■ TASK TO COMPLETE: Search the records below for the string "none" and copy each line where it turns up.
===== THE RECORDS =====
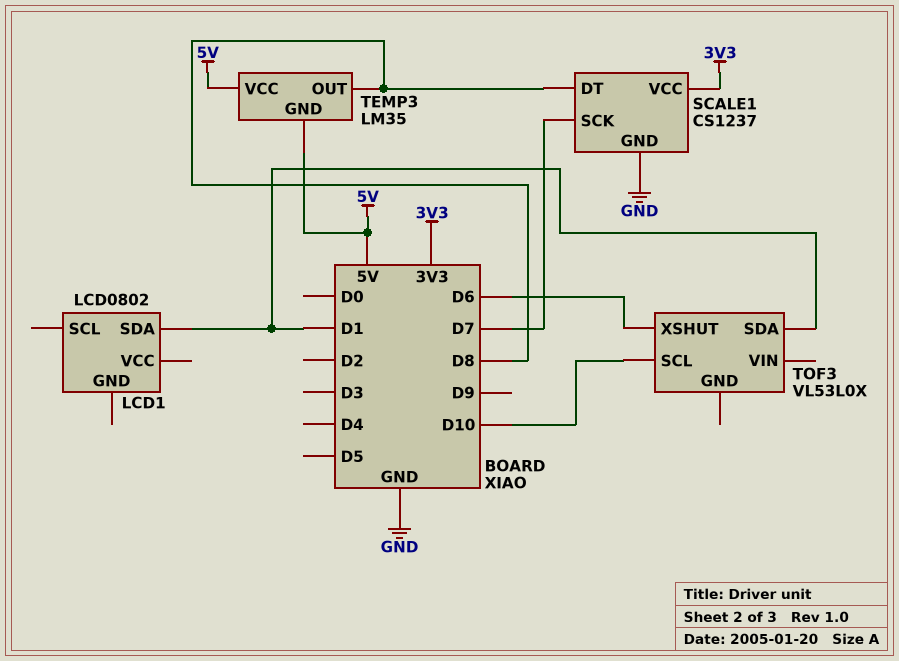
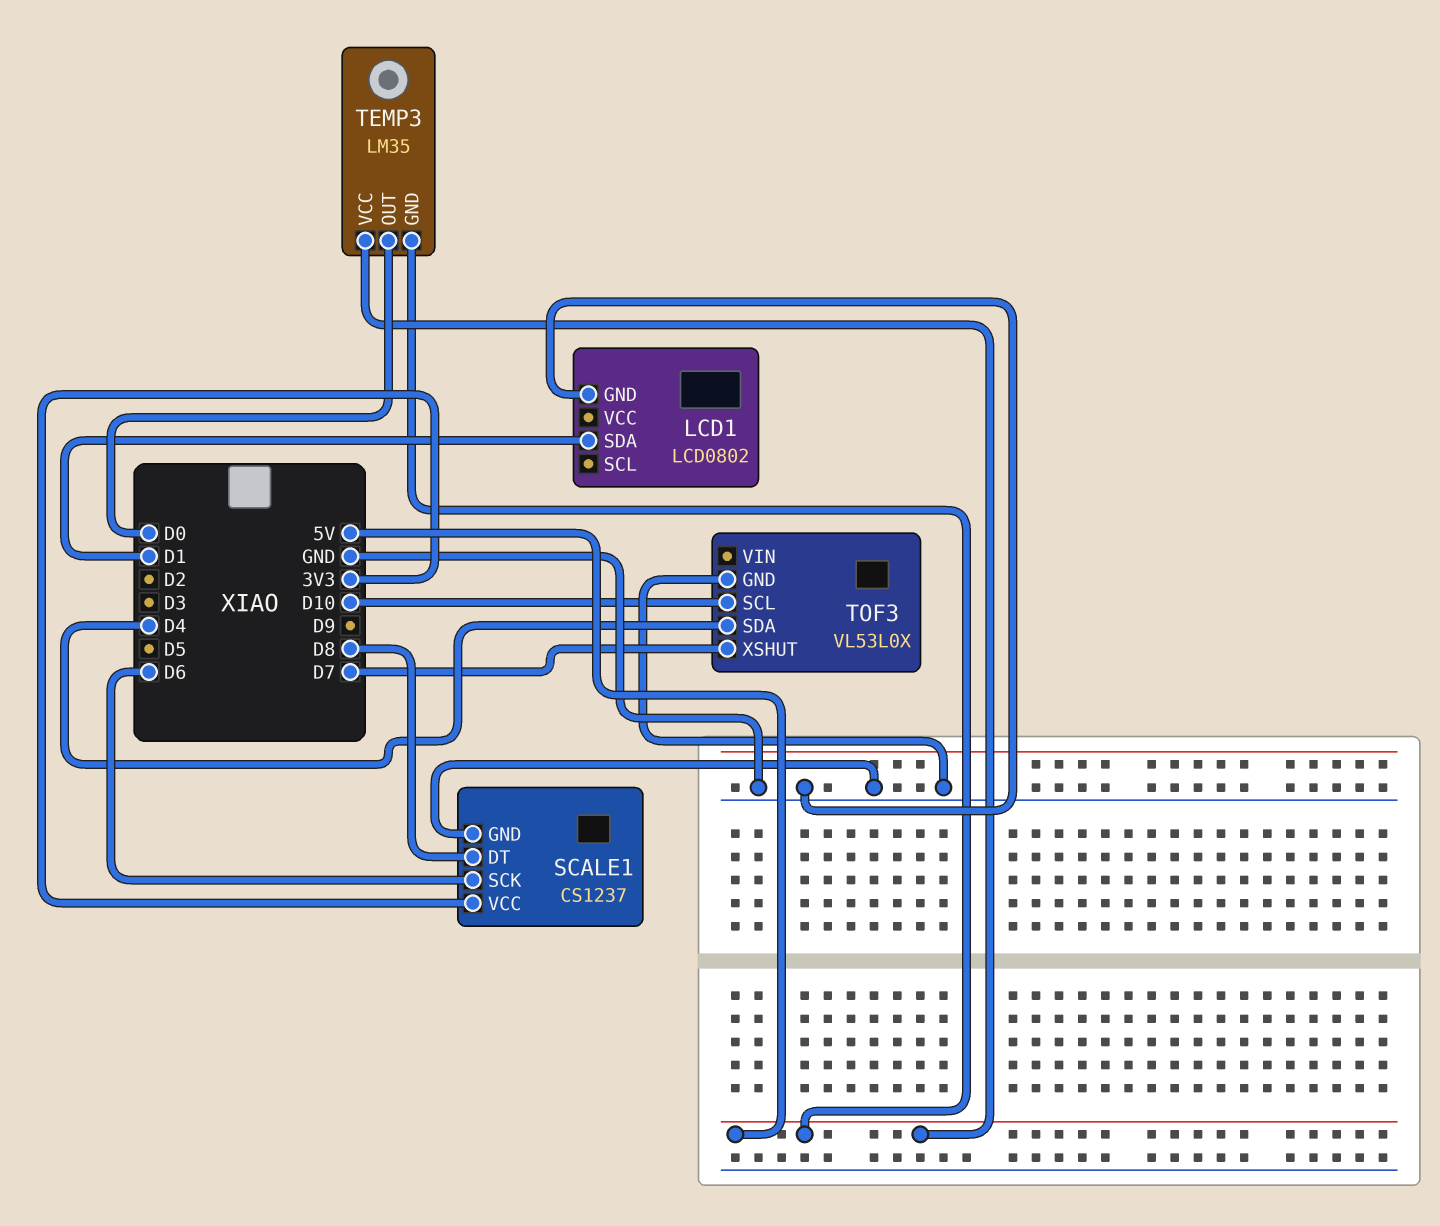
LCD1 pin GND: none -> GND
SCALE1 pin SCK: D7 -> D6
TEMP3 pin OUT: D8 -> D0
TOF3 pin GND: none -> GND
TOF3 pin SDA: D1 -> D4
TOF3 pin XSHUT: D6 -> D7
=====
■ SOLUTION FOR THIS TASK:
LCD1 pin GND: none -> GND
TOF3 pin GND: none -> GND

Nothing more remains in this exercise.